Below is a set of records. Repeat them verbatim without the pictures.
── Dataset entries
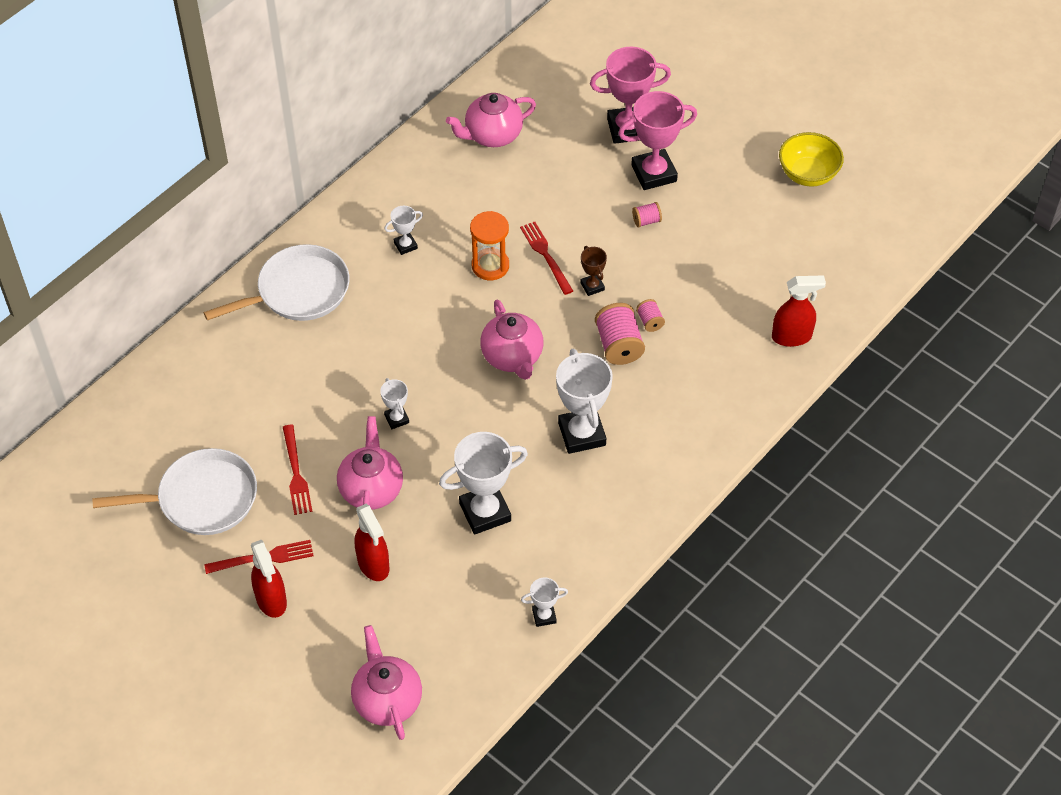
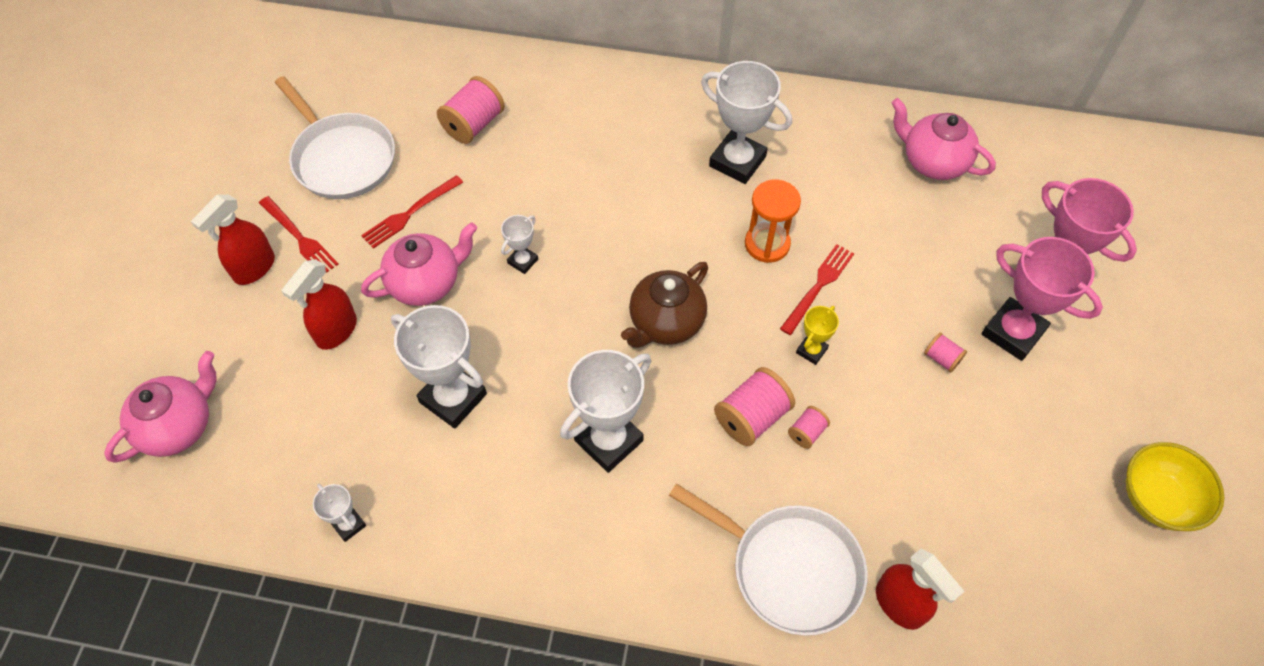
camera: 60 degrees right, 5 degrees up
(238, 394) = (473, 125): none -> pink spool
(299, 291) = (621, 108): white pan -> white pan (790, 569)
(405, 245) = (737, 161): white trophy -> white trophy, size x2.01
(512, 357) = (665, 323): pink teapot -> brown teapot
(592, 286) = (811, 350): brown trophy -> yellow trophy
────
Written response:
camera: 60 degrees right, 5 degrees up
(238, 394) = (473, 125): none -> pink spool
(299, 291) = (621, 108): white pan -> white pan (790, 569)
(405, 245) = (737, 161): white trophy -> white trophy, size x2.01
(512, 357) = (665, 323): pink teapot -> brown teapot
(592, 286) = (811, 350): brown trophy -> yellow trophy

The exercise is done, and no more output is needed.